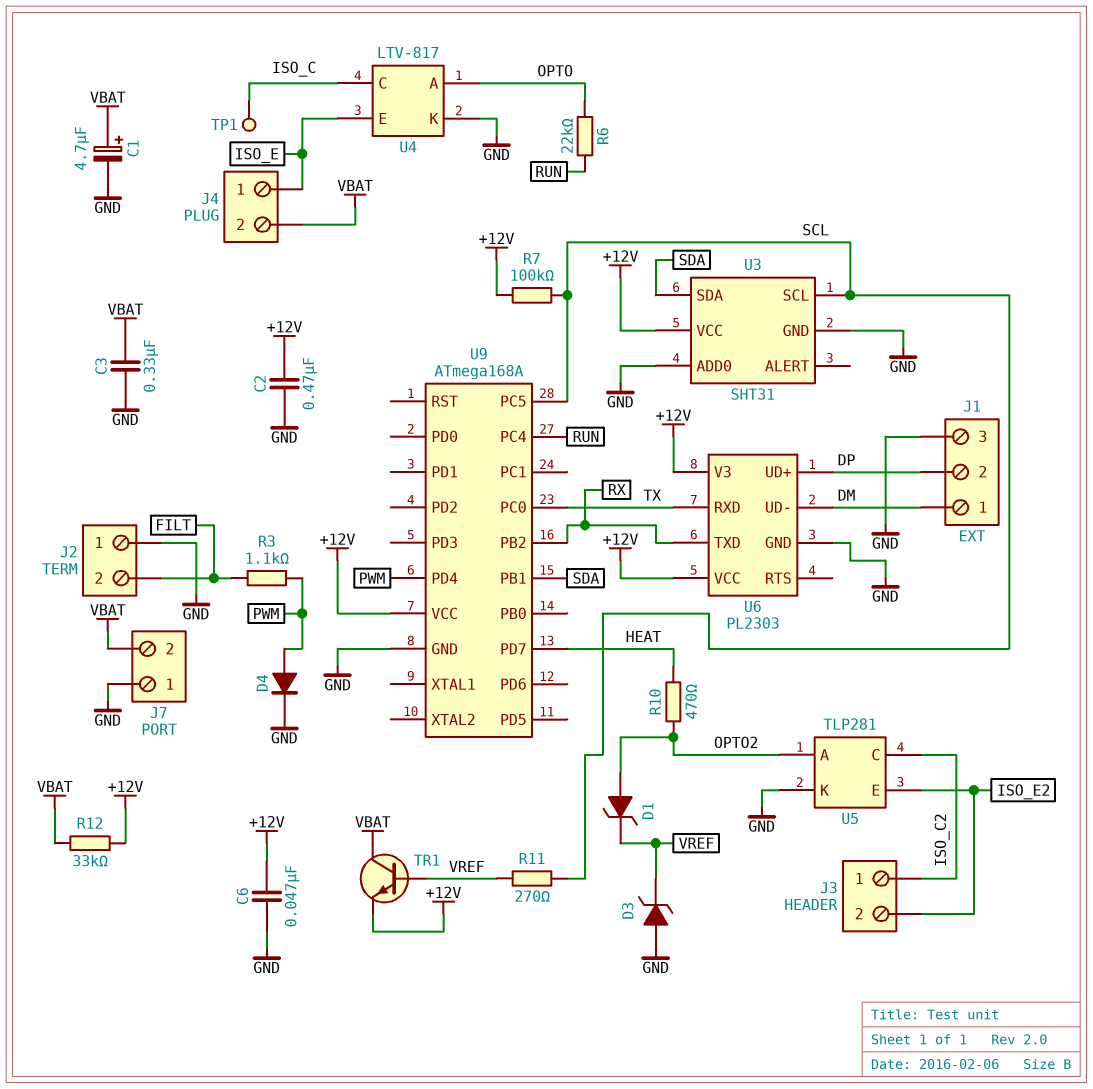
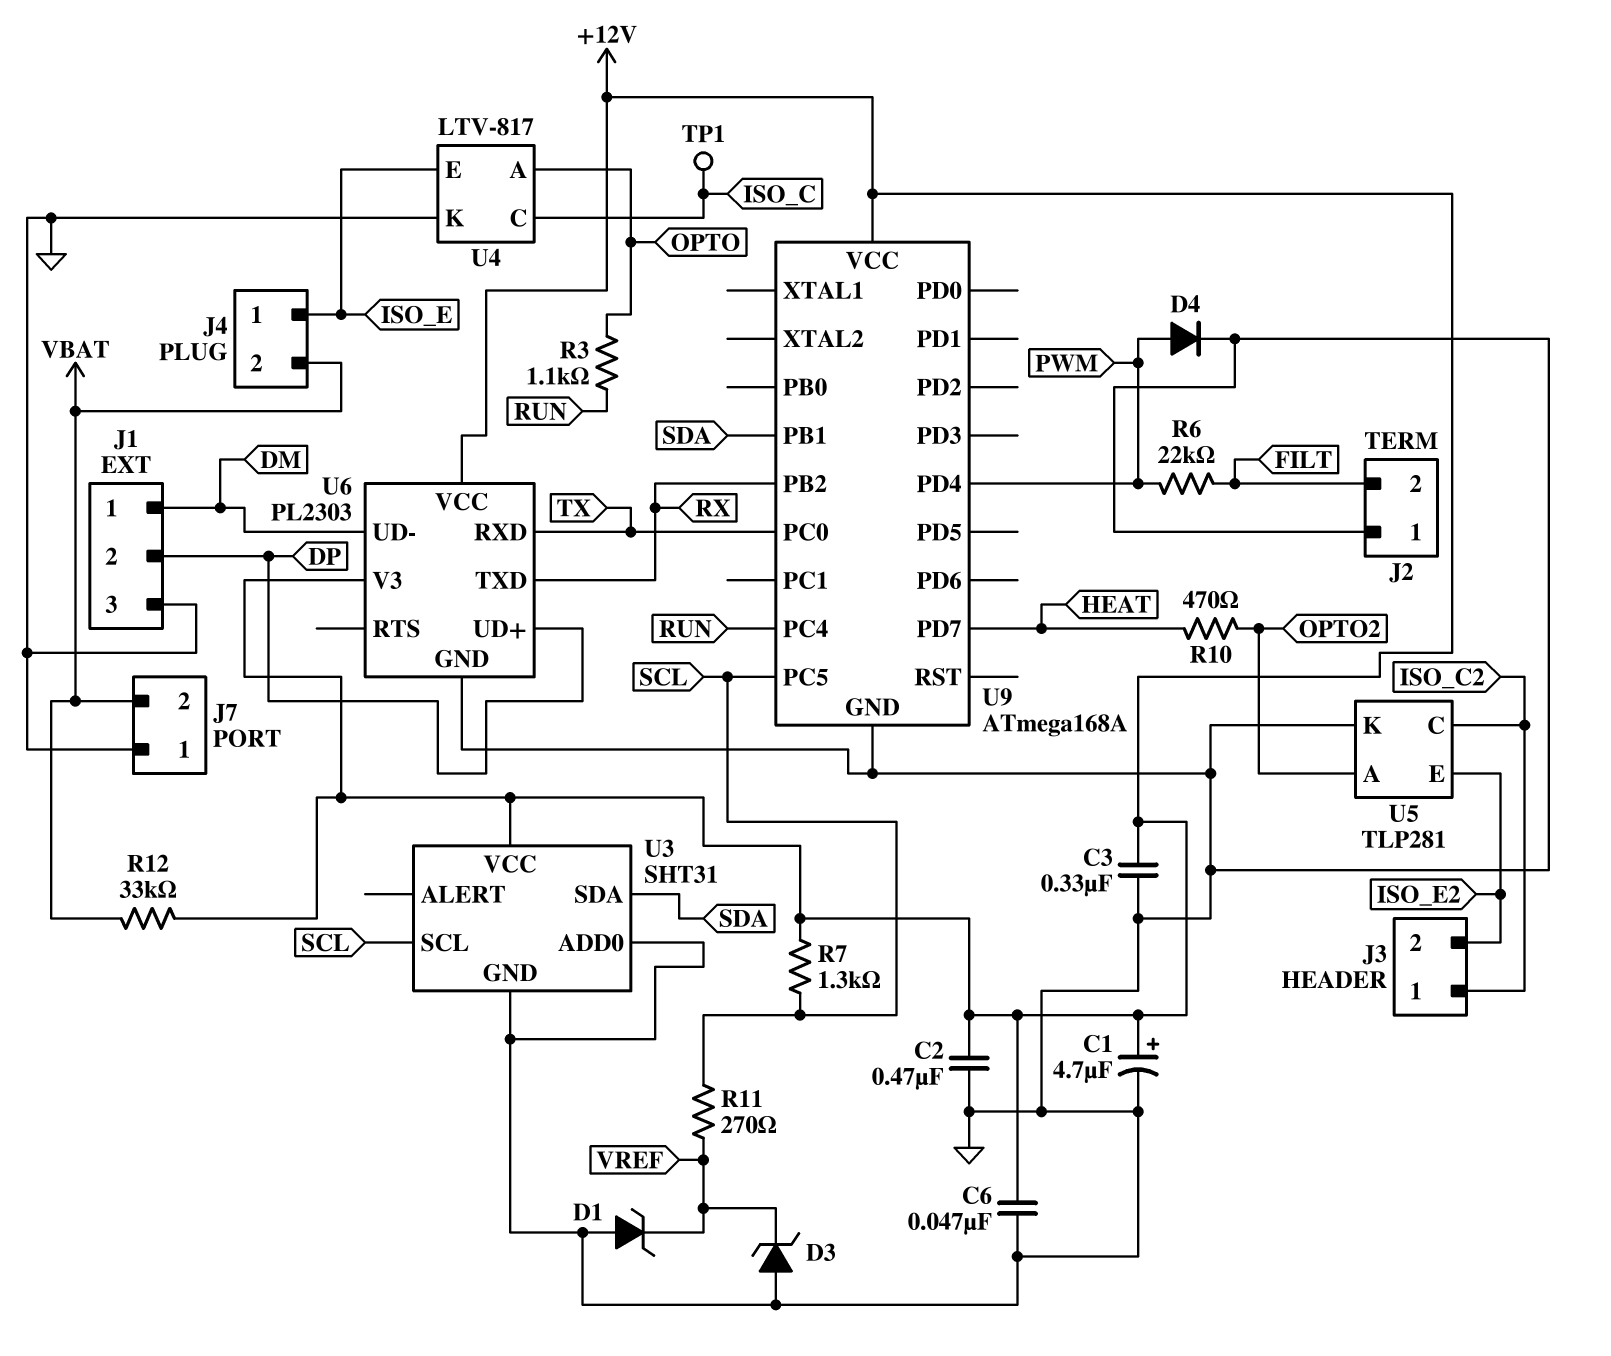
C1: 4.7uF (plus VBAT, minus GND) -> 4.7uF (plus +12V, minus GND)
C3: 330nF (GND, VBAT) -> 330nF (+12V, GND)
D1: zener (A OPTO2, K VREF) -> zener (A GND, K VREF)
R3: 1.1k (FILT, PWM) -> 1.1k (OPTO, RUN)
R6: 22k (OPTO, RUN) -> 22k (FILT, PWM)
R7: 100k (+12V, SCL) -> 1.3k (+12V, SCL)
TR1: NPN (B VREF, C VBAT, E +12V) -> none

### WHAT YOU HAVE TO DO
Exactly restate the lines from the beginning of the data through the line with "R6: 22k (OPTO, RUN) -> 22k (FILT, PWM)", and no others, keeping pictures out.

### SOLUTION TO THE EXERCISE
C1: 4.7uF (plus VBAT, minus GND) -> 4.7uF (plus +12V, minus GND)
C3: 330nF (GND, VBAT) -> 330nF (+12V, GND)
D1: zener (A OPTO2, K VREF) -> zener (A GND, K VREF)
R3: 1.1k (FILT, PWM) -> 1.1k (OPTO, RUN)
R6: 22k (OPTO, RUN) -> 22k (FILT, PWM)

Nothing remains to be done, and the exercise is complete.